§ Request
Would you please return the data below verbatim, without its pictures?

[[ Dataset records, beginning ]]

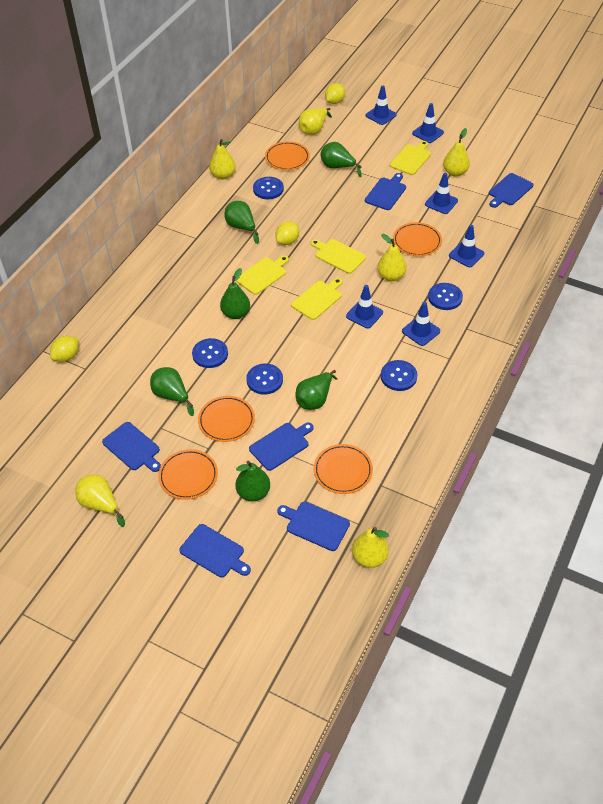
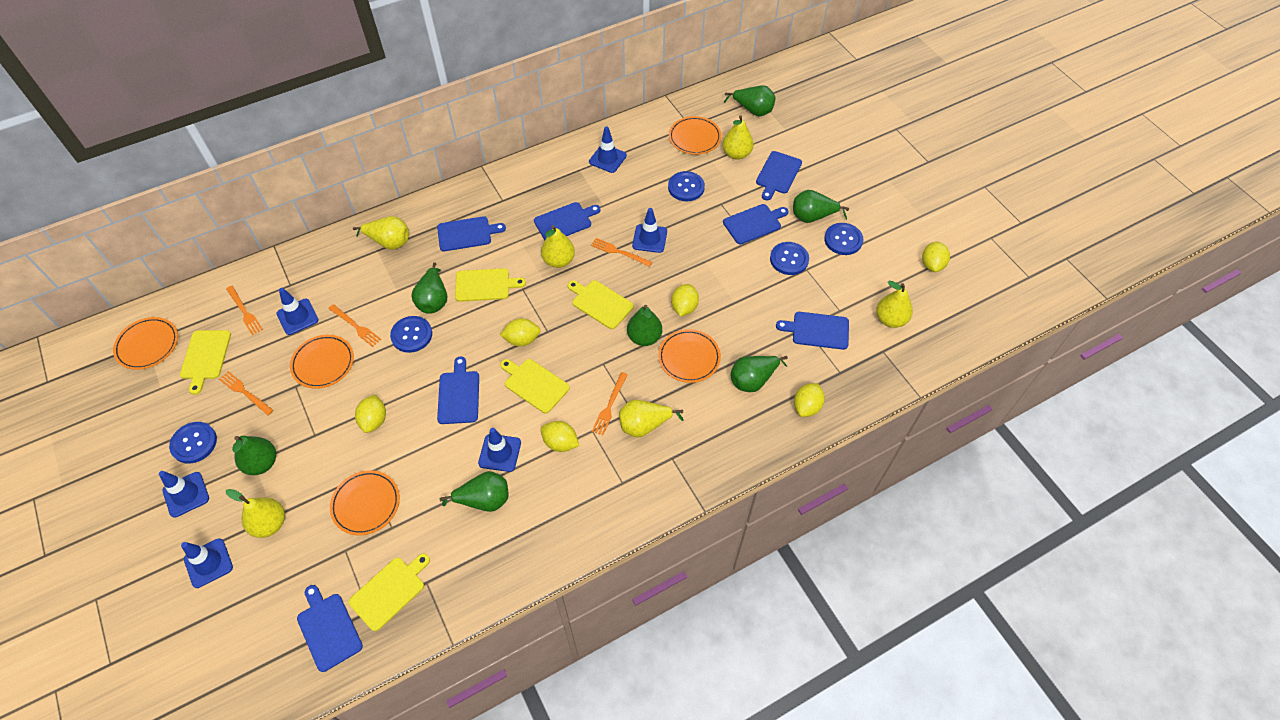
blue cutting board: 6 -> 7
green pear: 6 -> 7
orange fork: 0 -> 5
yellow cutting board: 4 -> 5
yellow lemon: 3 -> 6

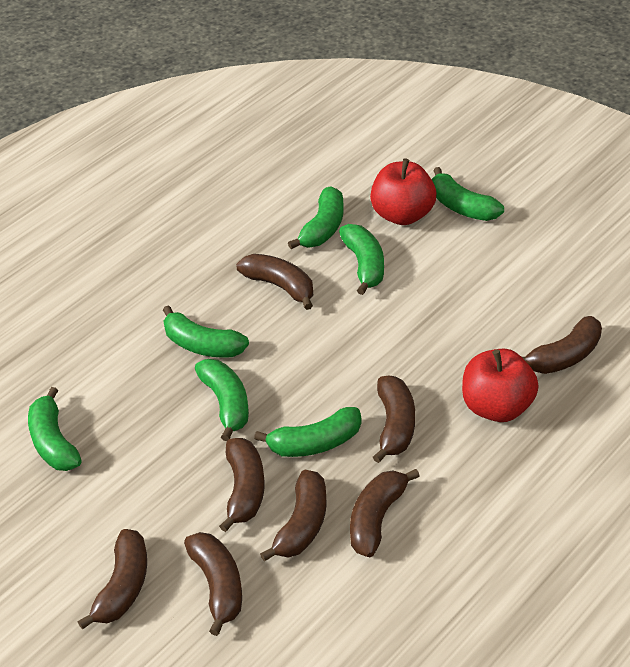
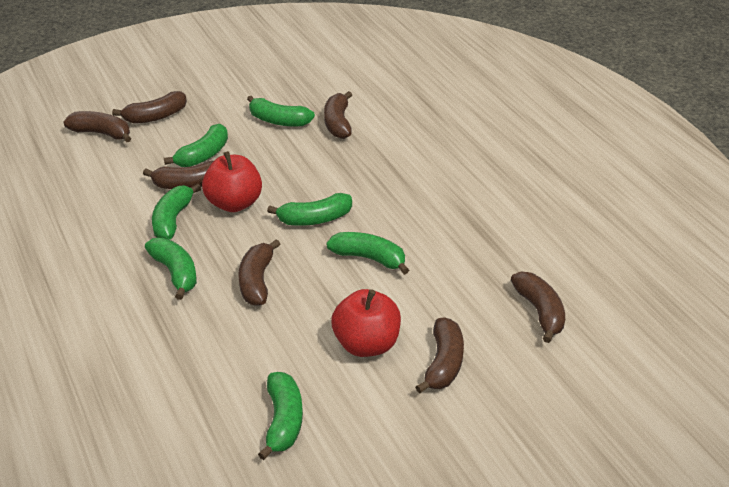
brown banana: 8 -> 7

[[ Dataset records, end ]]

§ Solution to the problem
blue cutting board: 6 -> 7
green pear: 6 -> 7
orange fork: 0 -> 5
yellow cutting board: 4 -> 5
yellow lemon: 3 -> 6

brown banana: 8 -> 7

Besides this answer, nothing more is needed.